» **ASSIGNMENT**
The lines to return are those below that contain the word "butelka".

» **INPUT DATA**
>>>>>

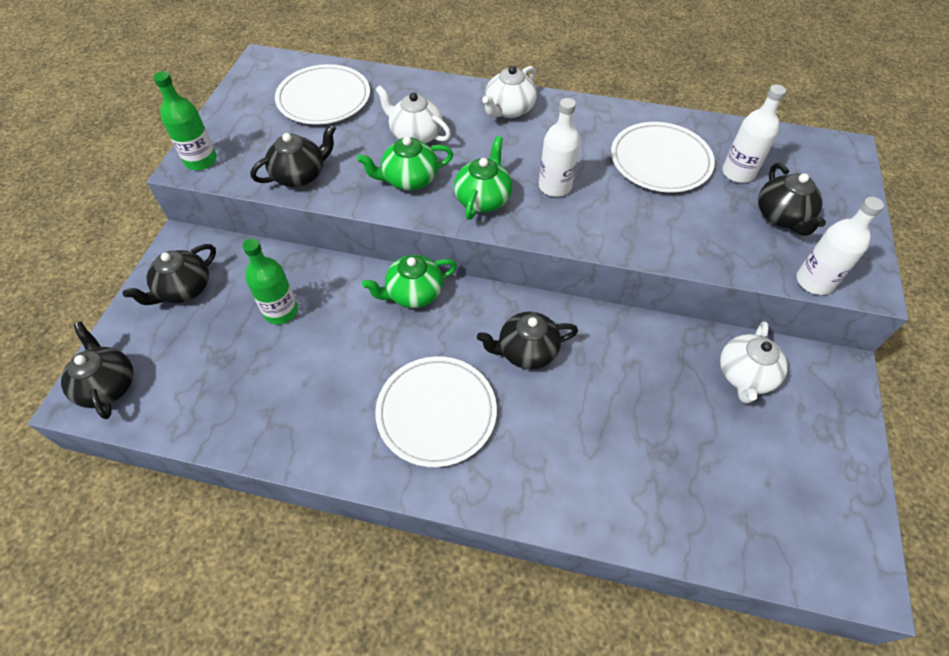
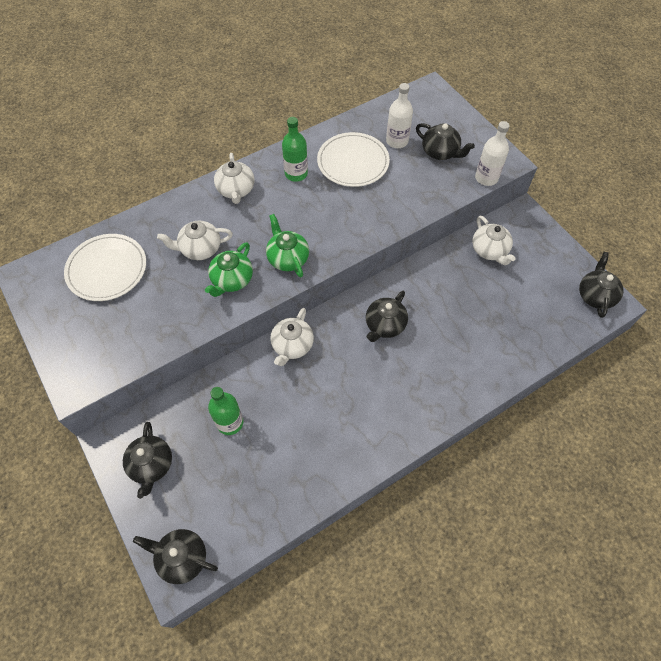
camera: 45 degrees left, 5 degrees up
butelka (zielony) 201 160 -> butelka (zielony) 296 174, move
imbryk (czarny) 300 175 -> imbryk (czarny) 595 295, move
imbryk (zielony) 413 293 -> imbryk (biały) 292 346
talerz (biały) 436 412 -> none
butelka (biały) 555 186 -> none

<<<<<

» **WORKED SOLUTION**
butelka (zielony) 201 160 -> butelka (zielony) 296 174, move
butelka (biały) 555 186 -> none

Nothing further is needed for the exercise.